Search the entries for the word "DGND" and copy each line that has it.
━━━━━ Dataset extract
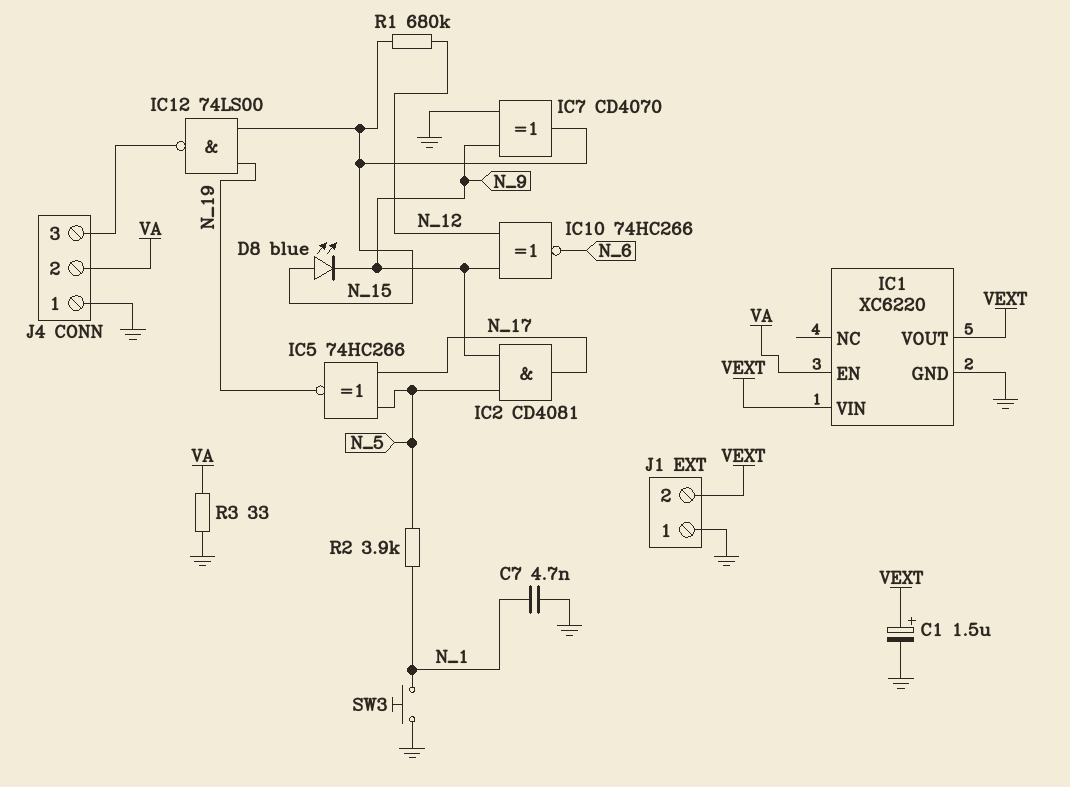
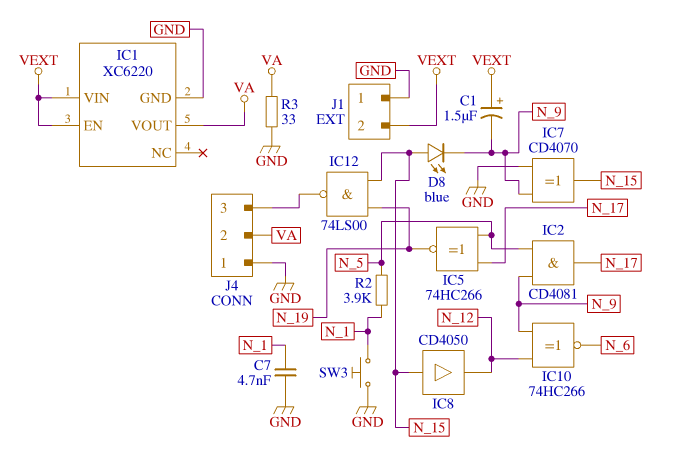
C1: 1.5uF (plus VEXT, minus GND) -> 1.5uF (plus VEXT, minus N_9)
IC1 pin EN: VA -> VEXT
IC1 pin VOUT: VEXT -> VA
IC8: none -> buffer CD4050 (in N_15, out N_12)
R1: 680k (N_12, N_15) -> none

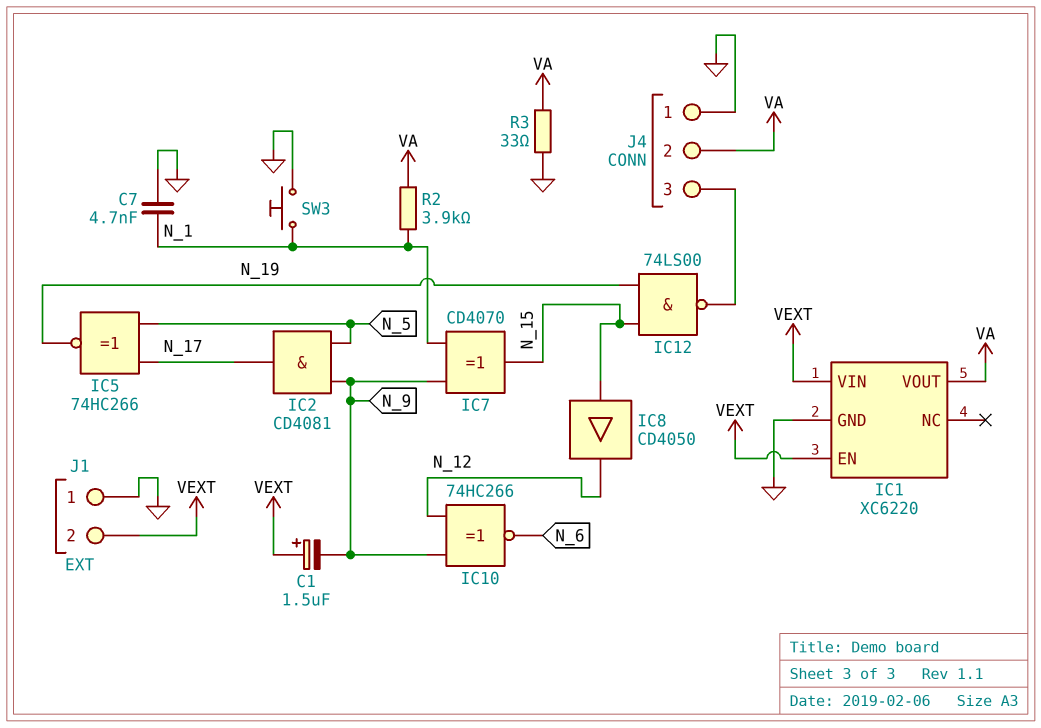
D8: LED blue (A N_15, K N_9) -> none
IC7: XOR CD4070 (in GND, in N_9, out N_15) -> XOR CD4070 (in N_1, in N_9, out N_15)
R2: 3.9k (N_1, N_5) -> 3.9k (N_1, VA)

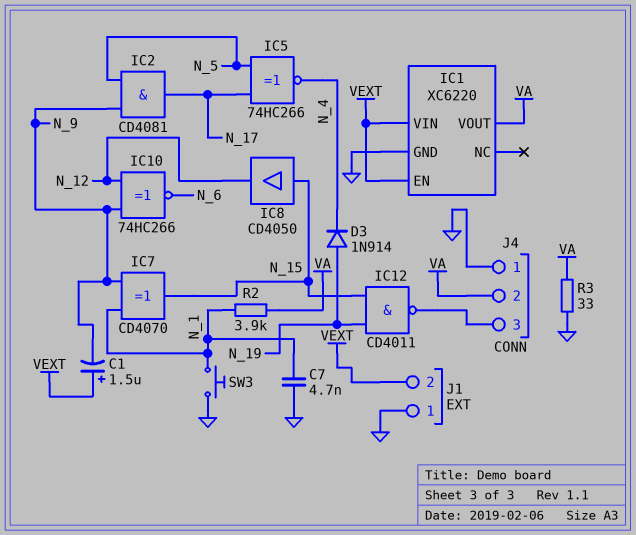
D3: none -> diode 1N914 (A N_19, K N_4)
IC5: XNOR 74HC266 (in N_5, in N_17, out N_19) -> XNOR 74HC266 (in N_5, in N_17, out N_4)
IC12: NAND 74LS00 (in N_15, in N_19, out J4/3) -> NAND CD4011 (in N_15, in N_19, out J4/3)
━━━━━━━━━━
━━━━━ Dataset extract
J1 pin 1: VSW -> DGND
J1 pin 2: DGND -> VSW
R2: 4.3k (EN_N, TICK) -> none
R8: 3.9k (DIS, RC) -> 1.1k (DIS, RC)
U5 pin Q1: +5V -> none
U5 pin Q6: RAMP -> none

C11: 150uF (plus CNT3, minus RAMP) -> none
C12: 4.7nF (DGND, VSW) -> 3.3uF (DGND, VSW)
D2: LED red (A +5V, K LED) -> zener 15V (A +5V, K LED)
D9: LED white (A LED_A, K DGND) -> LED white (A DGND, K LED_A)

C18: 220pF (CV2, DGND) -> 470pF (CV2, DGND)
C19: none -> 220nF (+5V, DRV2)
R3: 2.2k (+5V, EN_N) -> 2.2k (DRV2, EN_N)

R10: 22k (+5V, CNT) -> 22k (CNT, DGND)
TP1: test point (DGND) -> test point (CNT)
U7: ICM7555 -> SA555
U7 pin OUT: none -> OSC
━━━━━━━━━━
Exercise response>
J1 pin 1: VSW -> DGND
J1 pin 2: DGND -> VSW
C12: 4.7nF (DGND, VSW) -> 3.3uF (DGND, VSW)
D9: LED white (A LED_A, K DGND) -> LED white (A DGND, K LED_A)
C18: 220pF (CV2, DGND) -> 470pF (CV2, DGND)
R10: 22k (+5V, CNT) -> 22k (CNT, DGND)
TP1: test point (DGND) -> test point (CNT)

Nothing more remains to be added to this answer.